- **What needs to be done**
Determine how many lines in the listing that follows include "orange". Answer only with that number.

- **Data to process**
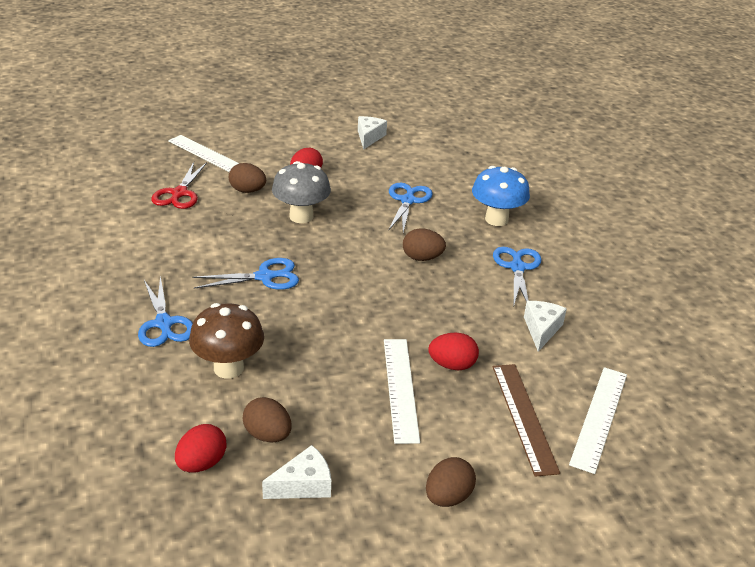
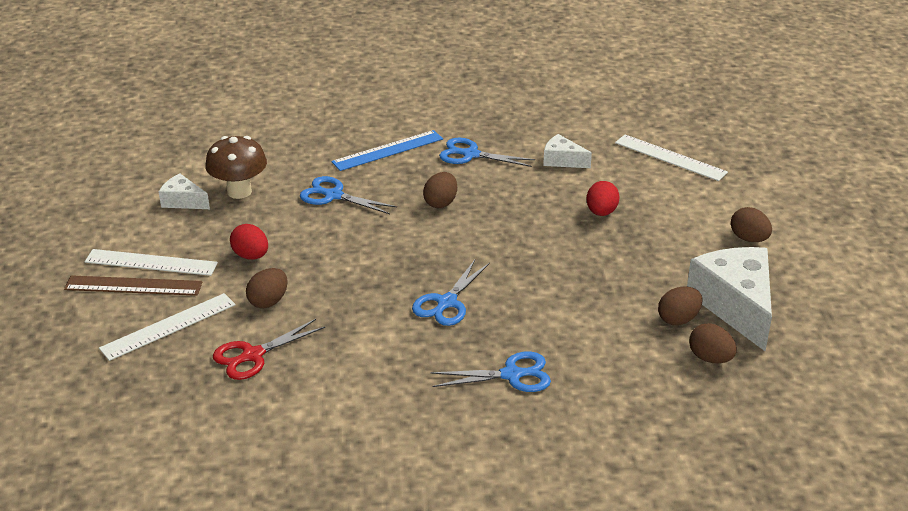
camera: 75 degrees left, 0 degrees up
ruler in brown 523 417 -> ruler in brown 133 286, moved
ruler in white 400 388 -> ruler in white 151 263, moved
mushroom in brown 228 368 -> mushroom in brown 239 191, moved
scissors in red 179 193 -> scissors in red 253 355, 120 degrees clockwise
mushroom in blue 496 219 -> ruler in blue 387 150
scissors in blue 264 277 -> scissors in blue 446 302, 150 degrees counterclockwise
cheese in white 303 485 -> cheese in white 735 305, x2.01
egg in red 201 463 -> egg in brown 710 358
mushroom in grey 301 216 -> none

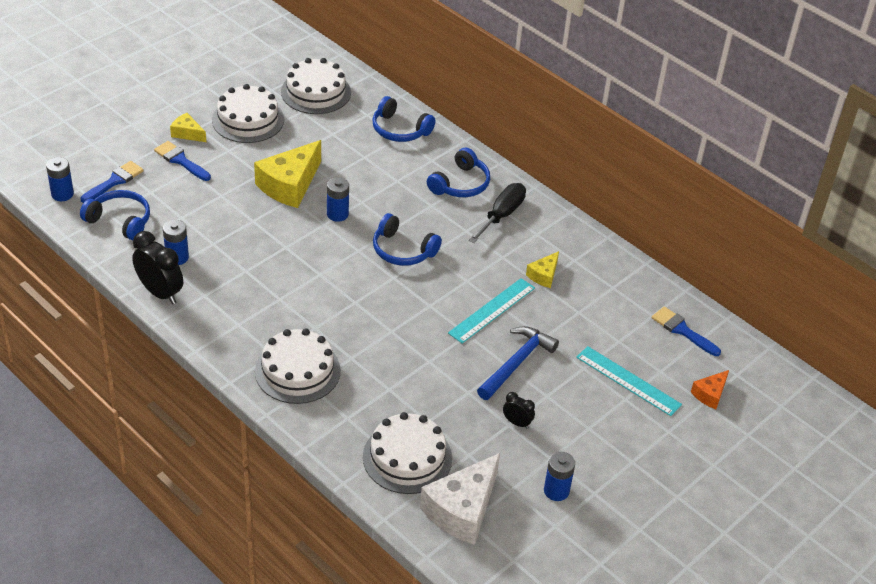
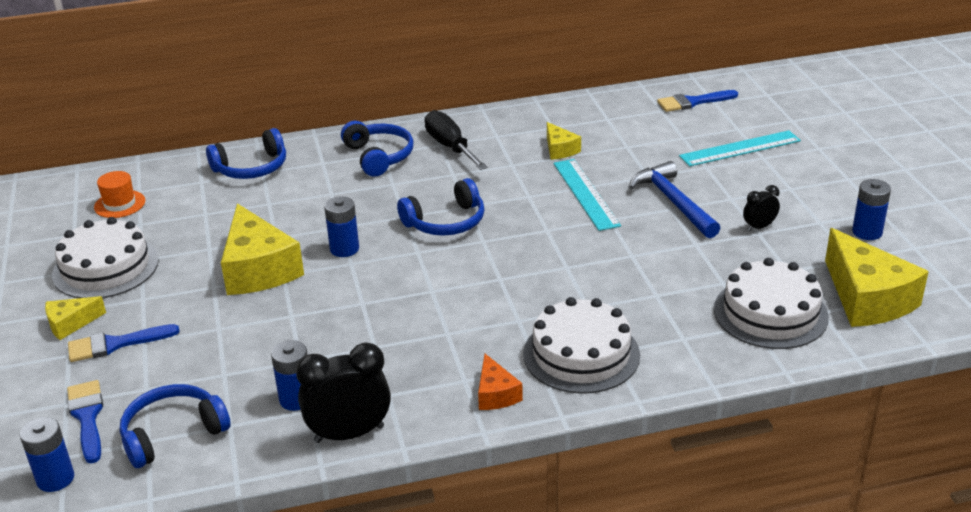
camera: 55 degrees left, 10 degrees down
cake in white 316 92 -> hat in orange 119 204
cheese in orange 710 394 -> cheese in orange 496 394, moved
cheese in white 462 509 -> cheese in yellow 867 298

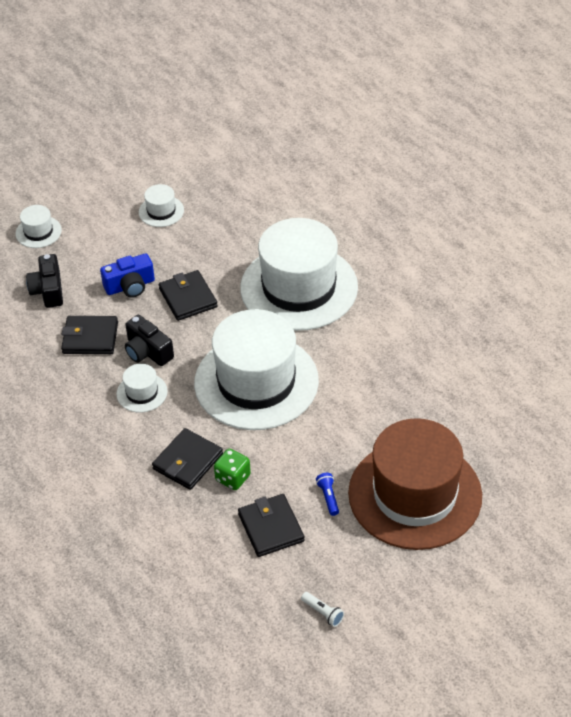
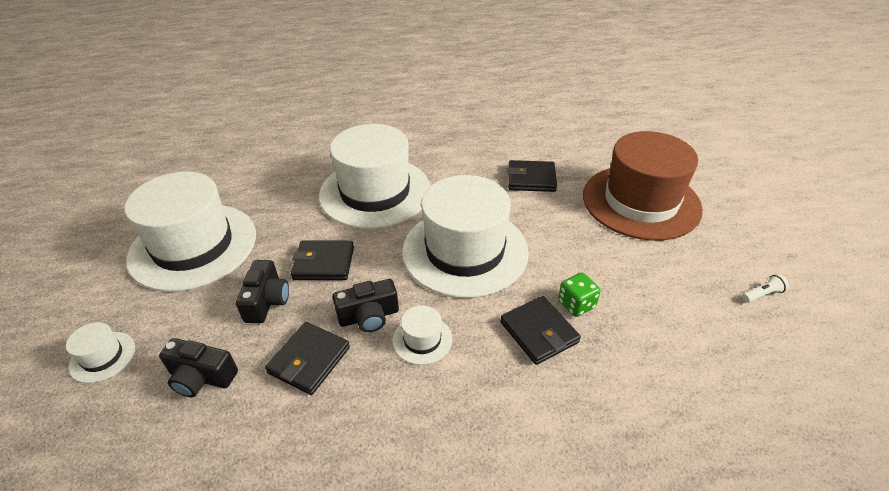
camera: 65 degrees left, 5 degrees down
hat in white 161 211 -> hat in white 193 246, x2.45
camera in blue 130 286 -> camera in black 267 301
wallet in black 271 527 -> wallet in black 531 179, moved
flashlight in blue 328 497 -> none

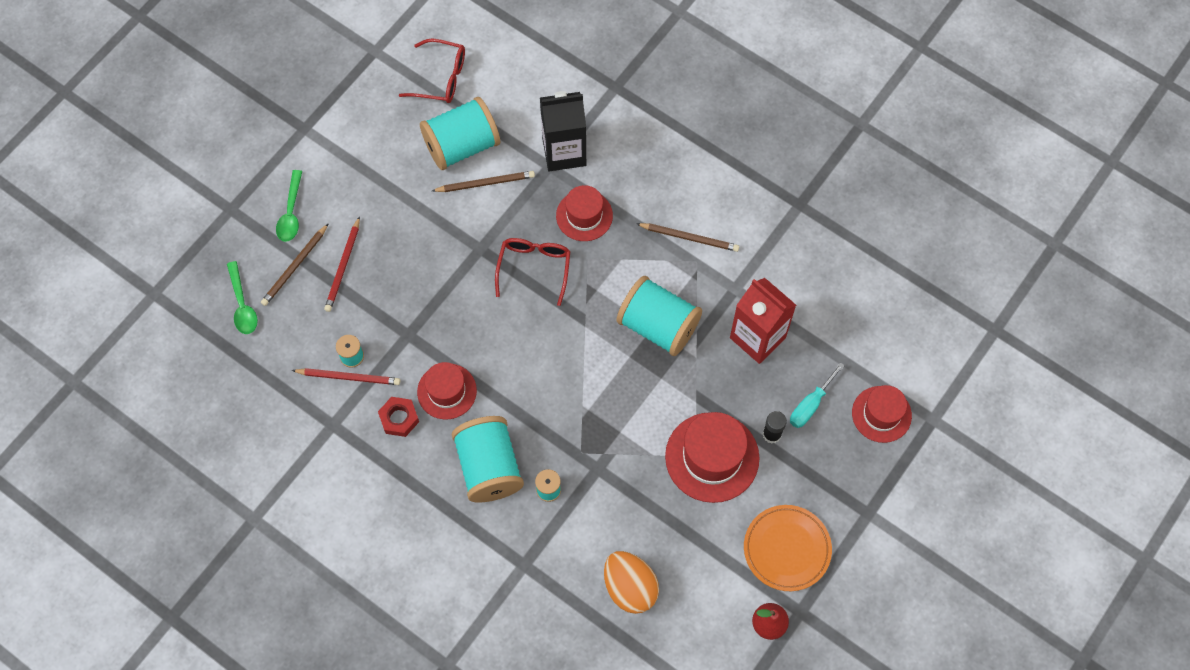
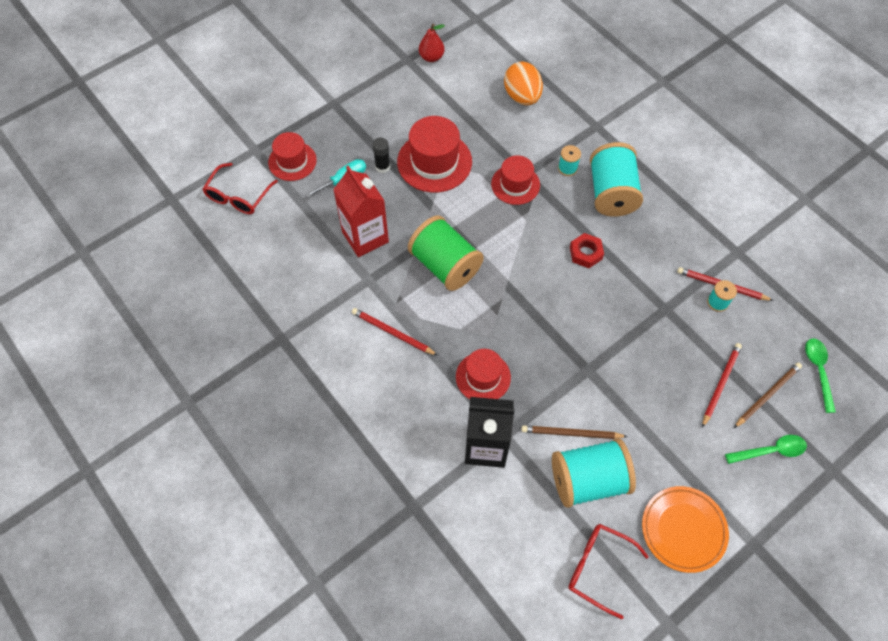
camera: 165 degrees left, 5 degrees down
glasses in red 534 268 -> glasses in red 238 196, moved
pencil in brown 689 238 -> pencil in red 393 333
spool in turquoise 658 326 -> spool in green 445 265
hat in red 447 391 -> hat in red 515 184, moved
nut in red 399 418 -> nut in red 585 253, moved
plate in orange 787 549 -> plate in orange 683 530, moved
spoon in green 291 213 -> spoon in green 770 451, 60 degrees clockwise

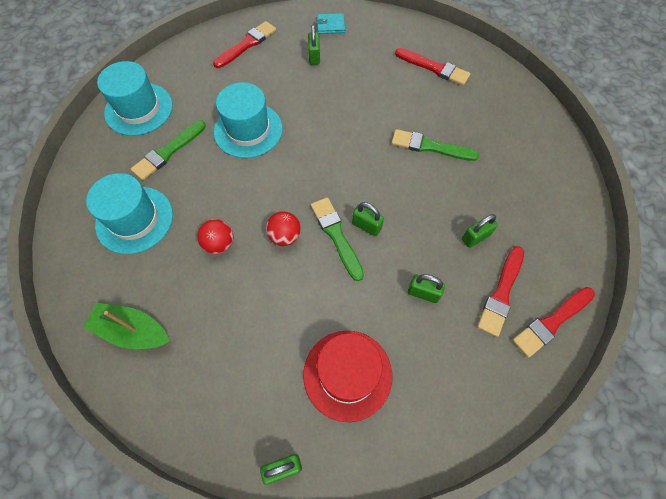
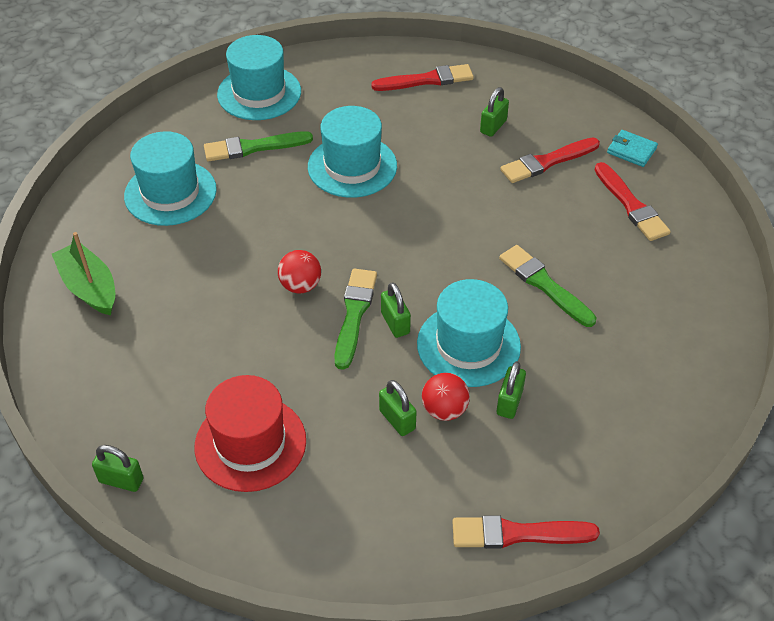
camera: 35 degrees right, 15 degrees down
none -> hat in turquoise 468 345
ball in red 219 244 -> ball in red 444 410, moved
padlock in green 475 237 -> padlock in green 509 402, 75 degrees counterclockwise
brush in red 501 293 -> brush in red 547 162, moved
wallet in turquoise 330 25 -> wallet in turquoise 631 150, moved

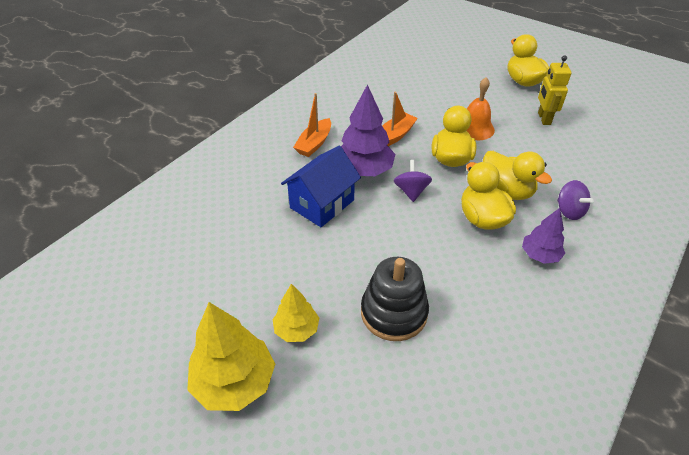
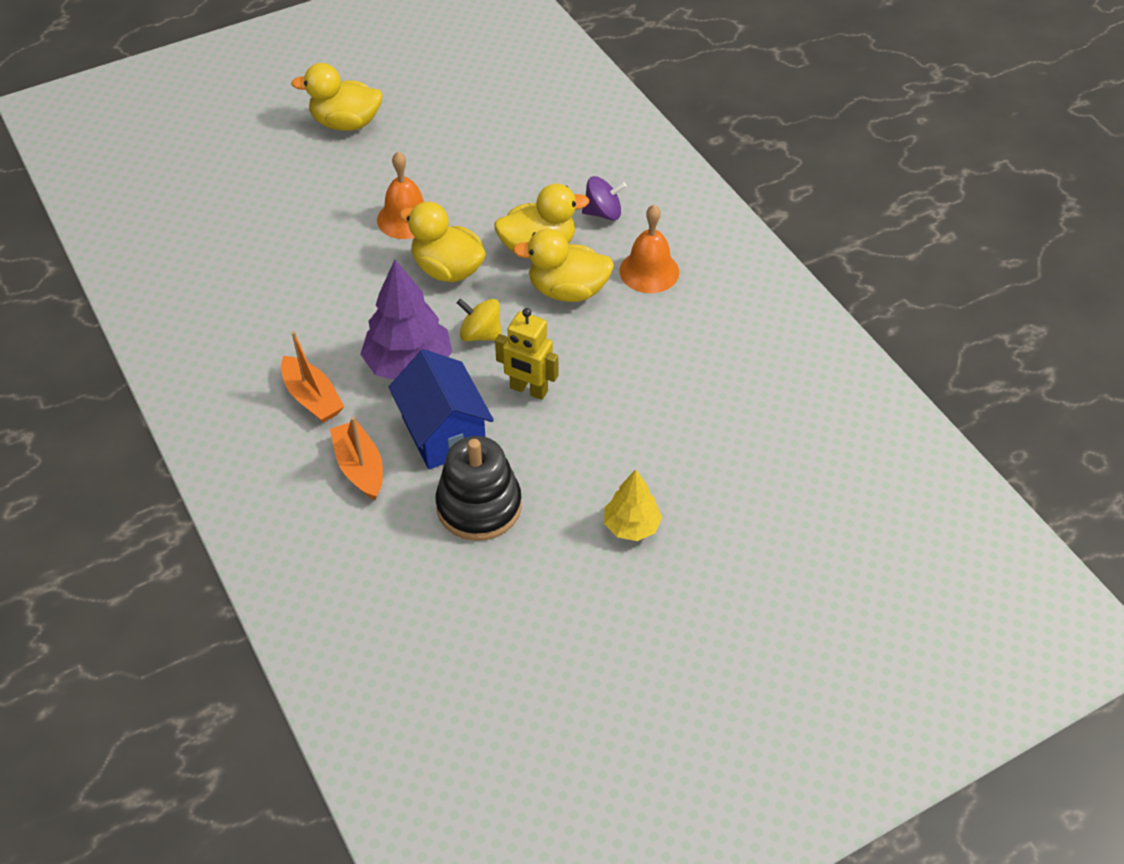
camera: 65 degrees left, 5 degrees up
boat in orange 395 136 -> boat in orange 360 467, moved
stacking toy in black 394 313 -> stacking toy in black 479 506, moved
spinning top in purple 411 191 -> spinning top in yellow 480 334
robot in yellow 543 118 -> robot in yellow 528 390, moved
tree in purple 539 255 -> bell in orange 649 271
tree in yellow 234 382 -> none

- **Expected answer**
5